== Segment start ==

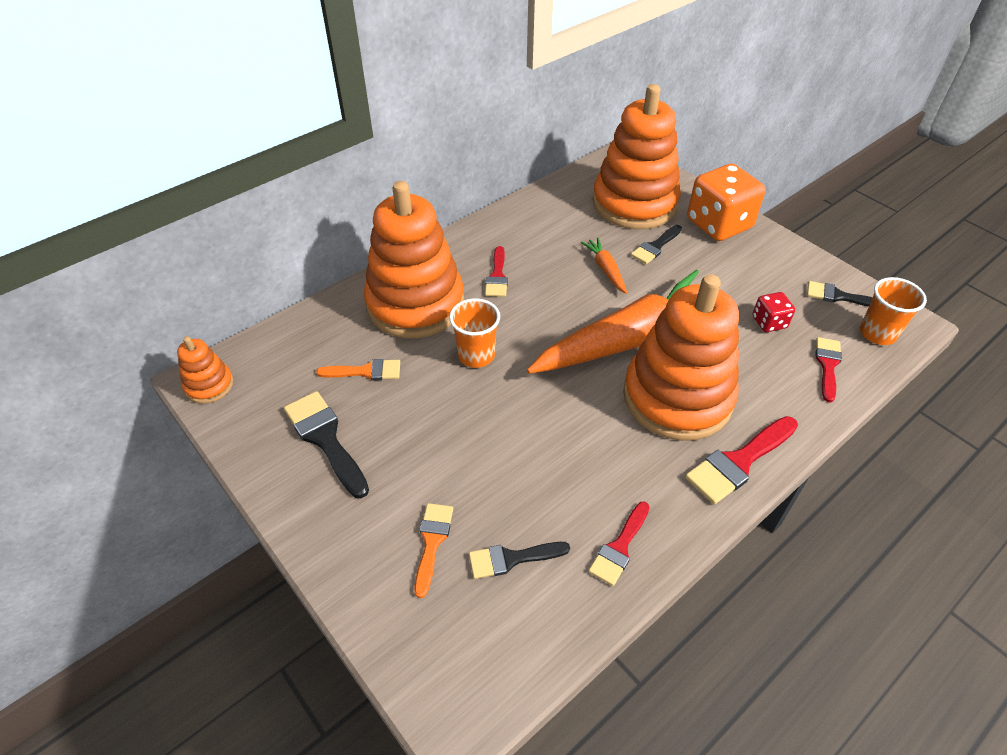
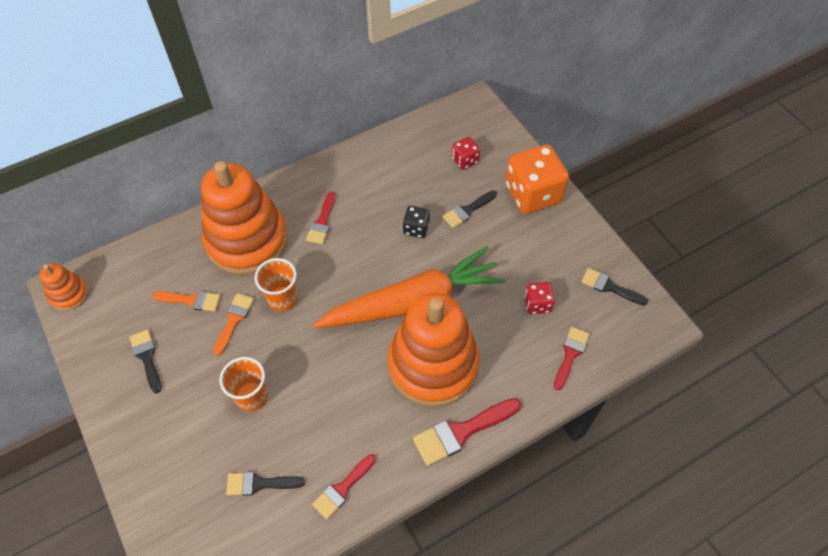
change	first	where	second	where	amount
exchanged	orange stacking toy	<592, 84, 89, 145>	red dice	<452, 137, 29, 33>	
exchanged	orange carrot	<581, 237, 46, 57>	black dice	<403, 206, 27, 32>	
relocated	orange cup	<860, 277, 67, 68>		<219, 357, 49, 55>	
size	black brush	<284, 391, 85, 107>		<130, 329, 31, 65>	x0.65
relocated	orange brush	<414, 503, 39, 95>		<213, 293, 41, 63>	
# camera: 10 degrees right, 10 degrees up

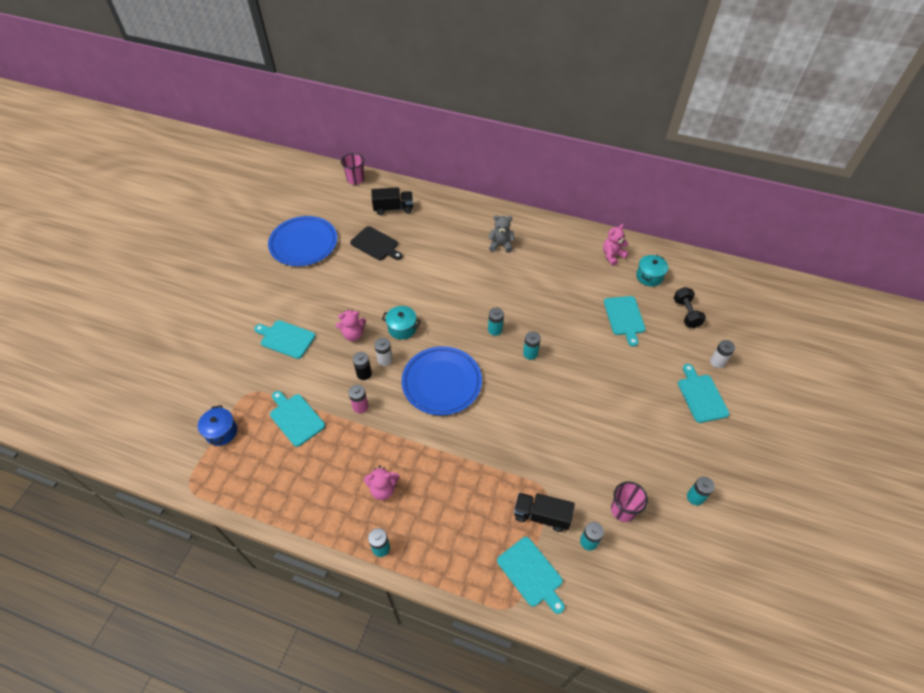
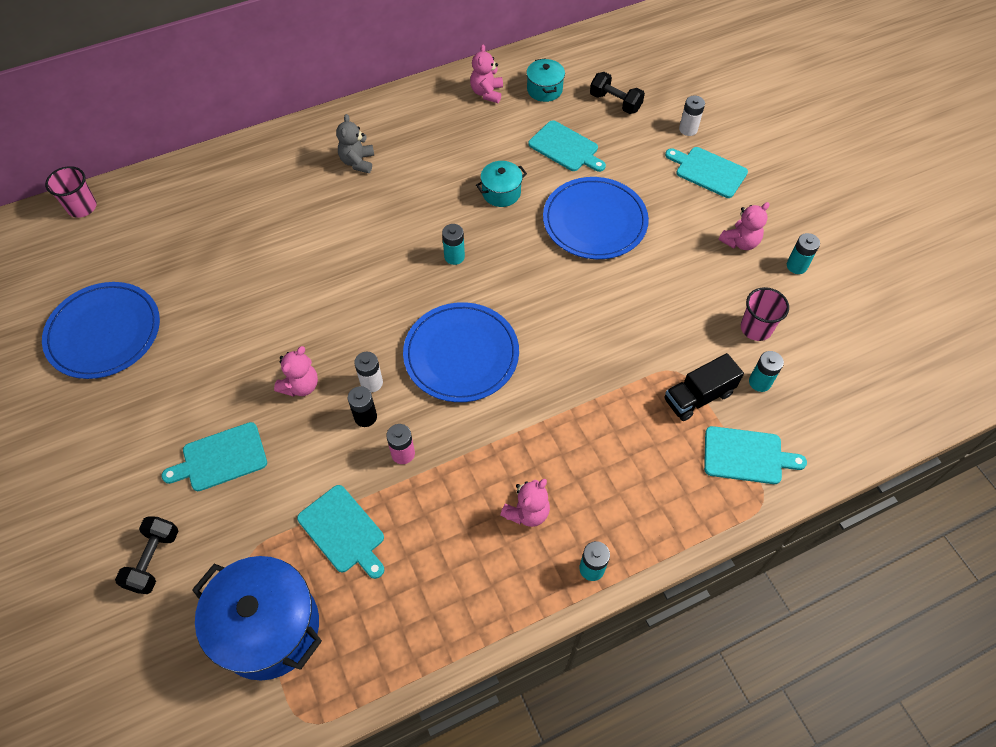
change	first	where	second	where	amount
missing	black truck	<372, 187, 41, 28>			
spun	grey teddy bear	<488, 215, 27, 38>		<336, 114, 38, 59>	45 degrees counterclockwise
missing	black cutting board	<350, 226, 53, 34>			
relocated	turquoise pot	<382, 306, 39, 34>		<476, 161, 51, 46>	
missing	turquoise battery	<523, 331, 18, 29>			
spun	turquoise cutting board	<270, 391, 55, 56>		<297, 485, 87, 94>	135 degrees counterclockwise
size	blue pot	<198, 405, 39, 41>		<192, 556, 130, 125>	x1.97
appeared			blue plate	<543, 177, 106, 82>	
appeared			pink teddy bear	<719, 202, 51, 48>	
appeared			black dumbbell	<115, 516, 64, 78>	
# camera: 45 degrees left, 5 degrees up

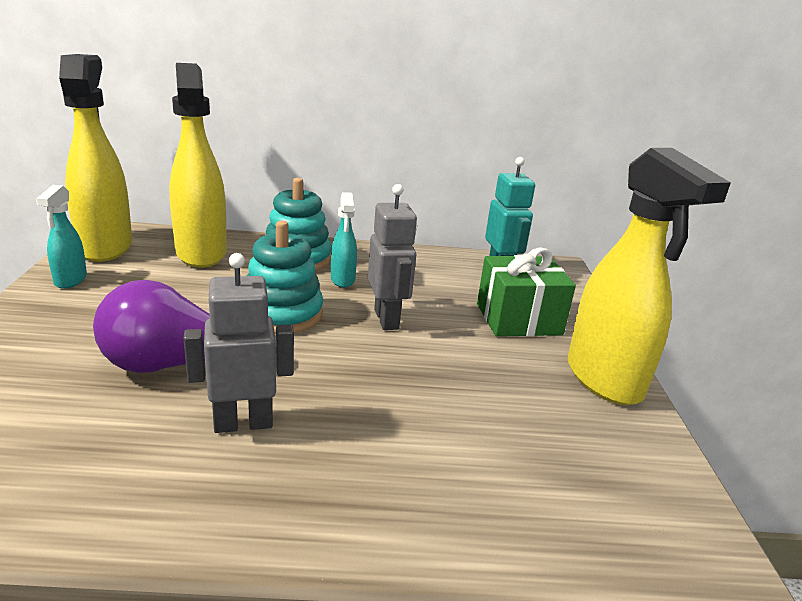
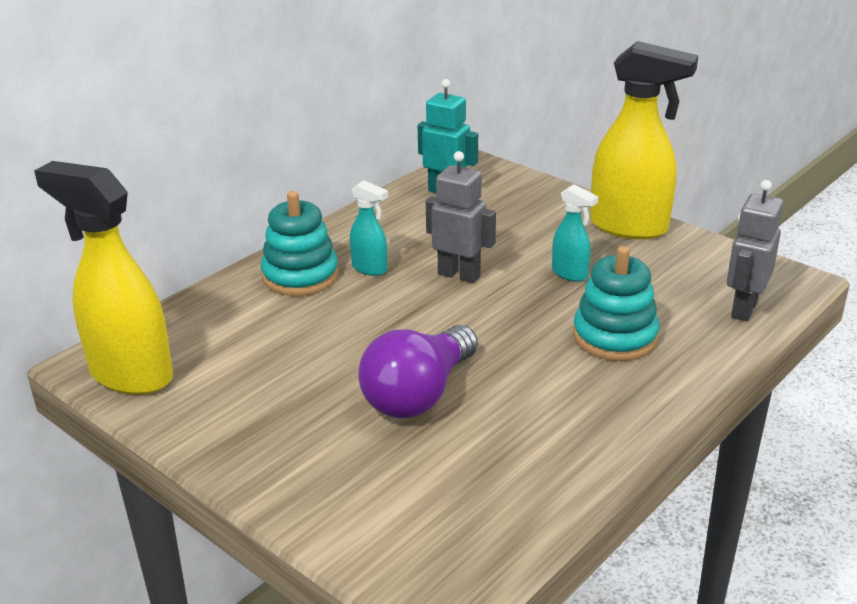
change	first	where	second	where	amount
missing	yellow spray bottle	<169, 63, 58, 205>			
relocated	turquoise spray bottle	<36, 185, 51, 104>		<552, 184, 46, 98>	
relocated	turquoise stacking toy	<247, 221, 76, 113>		<573, 246, 86, 115>	
missing	green gift	<477, 247, 99, 90>			
relocated	grey robot	<184, 253, 110, 180>		<727, 180, 57, 142>	
# camera: 45 degrees left, 5 degrees up

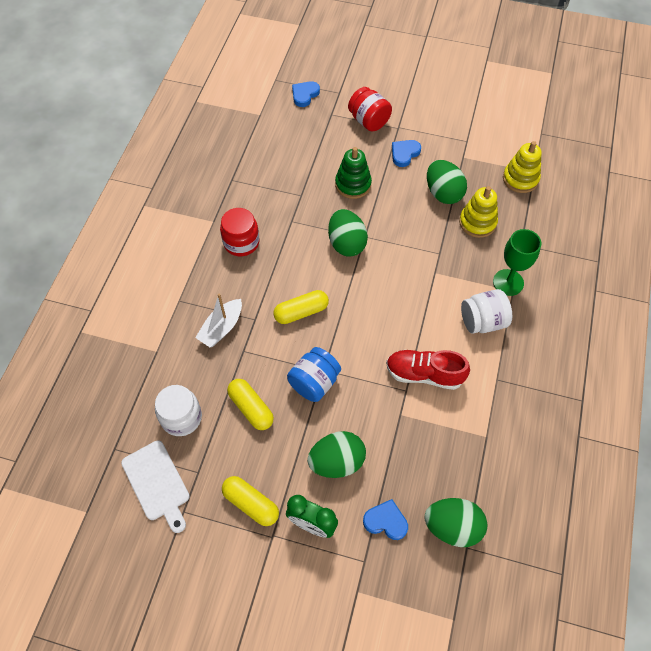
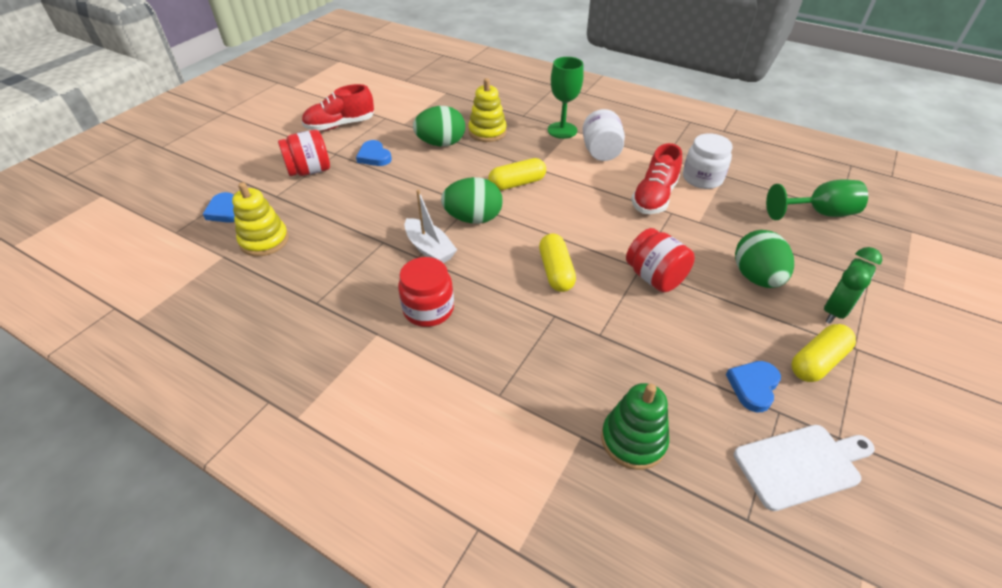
change	first	where	second	where	amount
relocated	yellow stacking toy	<503, 141, 39, 52>		<232, 182, 57, 74>	
relocated	green stacking toy	<335, 147, 37, 52>		<601, 383, 68, 87>	
relocated	white boat	<195, 294, 47, 53>		<404, 189, 53, 74>	
colour	blue jar	<287, 347, 54, 55>	red jar	<626, 228, 69, 64>	
relocated	yellow capsule	<227, 379, 47, 51>		<488, 158, 58, 33>	
relocated	white jar	<155, 385, 47, 51>		<683, 133, 50, 56>	
exchanged	green egg	<424, 498, 63, 49>	green goblet	<766, 179, 102, 41>	
relocated	blue heart	<363, 499, 45, 41>		<726, 361, 55, 51>	
appeared			red shoe	<301, 84, 73, 47>	
# camera: 75 degrees left, 15 degrees down

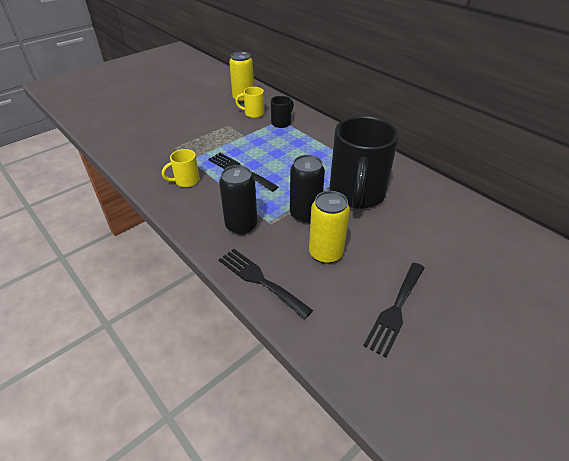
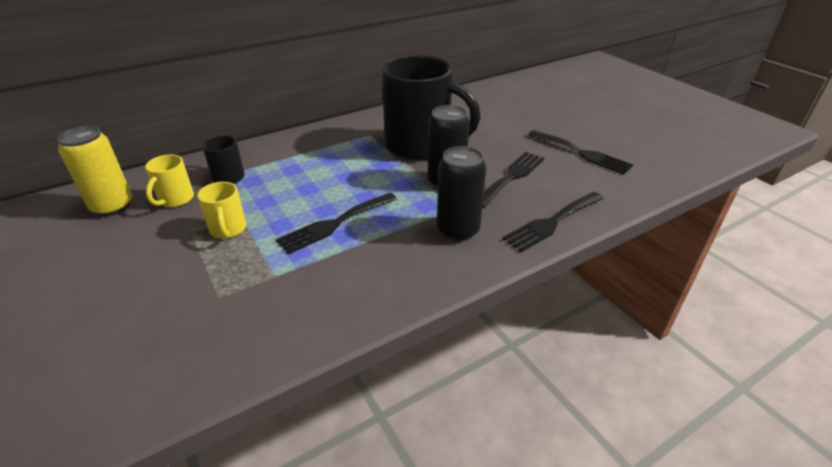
change	first	where	second	where	amount
relocated	yellow mug	<162, 149, 38, 38>		<197, 182, 50, 57>	
exchanged	yellow can	<309, 191, 41, 73>	black fork	<482, 152, 63, 56>	
# camera: 80 degrees left, 5 degrees down

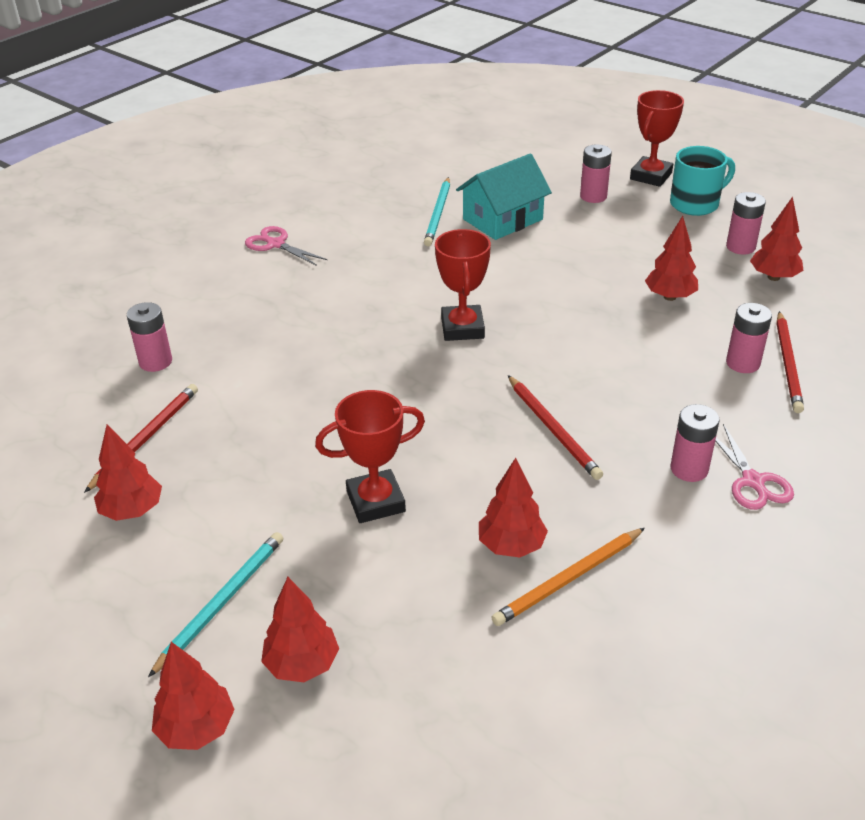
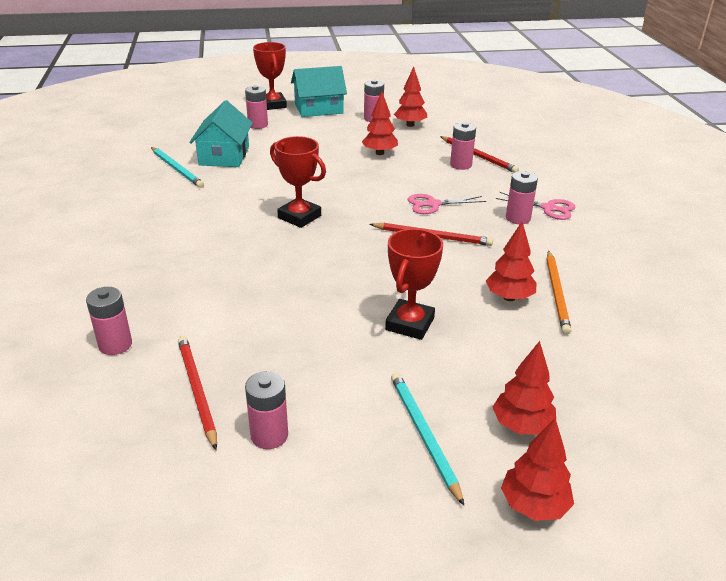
change	first	where	second	where	amount
exchanged	turquoise mug	<670, 146, 65, 70>	turquoise house	<291, 66, 56, 51>	
relocated	pink scissors	<245, 226, 82, 40>		<407, 194, 79, 20>	
exchanged	red tree	<94, 424, 68, 97>	pink battery	<245, 371, 43, 78>	
# camera: 50 degrees left, 5 degrees down

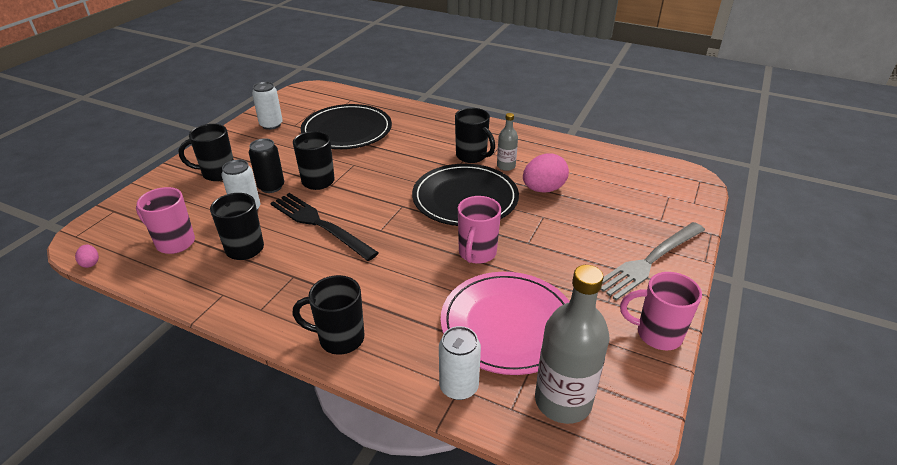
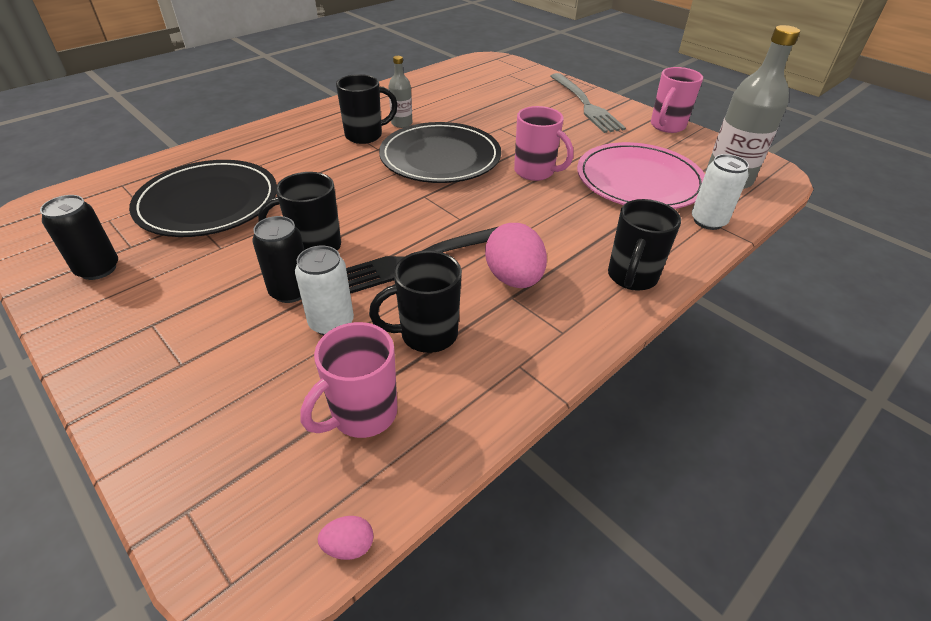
change	first	where	second	where	amount
colour	white can	<252, 82, 31, 48>	black can	<40, 195, 78, 85>	
missing	black mug	<178, 124, 56, 57>			
relocated	pink egg	<523, 153, 46, 40>		<485, 223, 62, 65>	
# camera: 70 degrees left, 5 degrees up

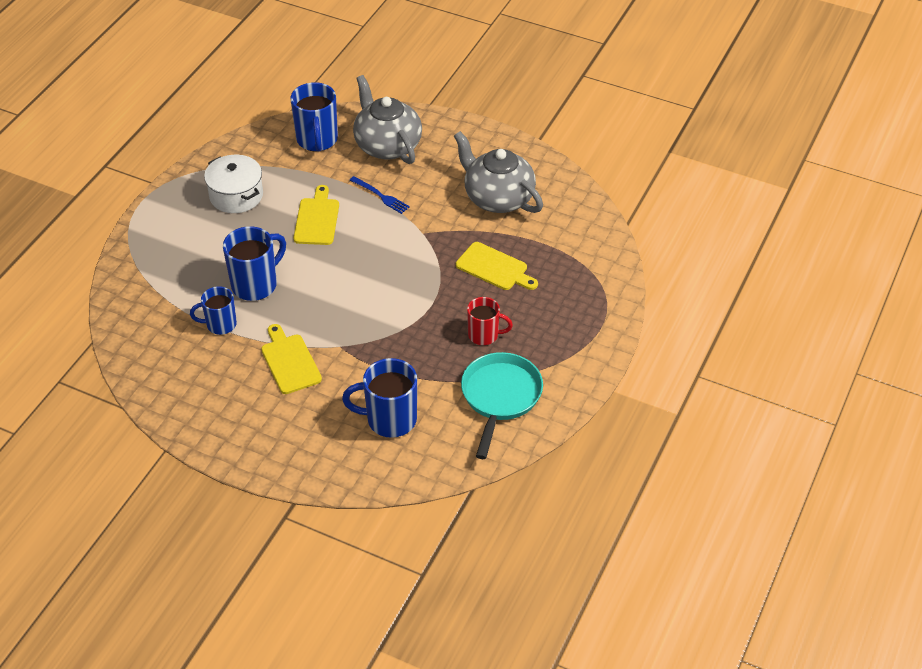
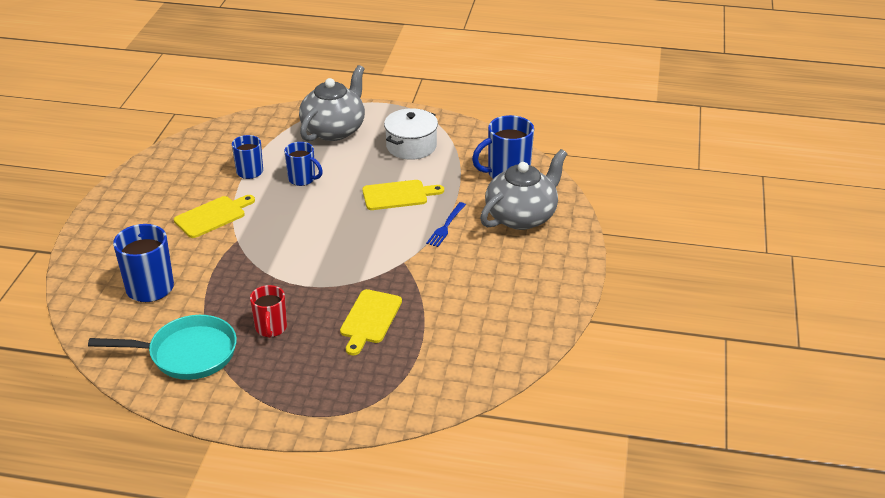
change	first	where	second	where	amount
relocated	grey teapot	<454, 131, 89, 82>		<299, 65, 66, 76>	
size	blue mug	<223, 226, 63, 75>		<284, 142, 39, 44>	x0.64
# camera: 75 degrees right, 10 degrees down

== Segment end ==

▸ **Task goal**
Within the listing above, the range opens at the line with "206, 27, 32>" and closes at the line with "293, 41, 63>". Reproduce exactly the lines of that range, including both ends.

▸ **Output below**
exchanged	orange carrot	<581, 237, 46, 57>	black dice	<403, 206, 27, 32>	
relocated	orange cup	<860, 277, 67, 68>		<219, 357, 49, 55>	
size	black brush	<284, 391, 85, 107>		<130, 329, 31, 65>	x0.65
relocated	orange brush	<414, 503, 39, 95>		<213, 293, 41, 63>	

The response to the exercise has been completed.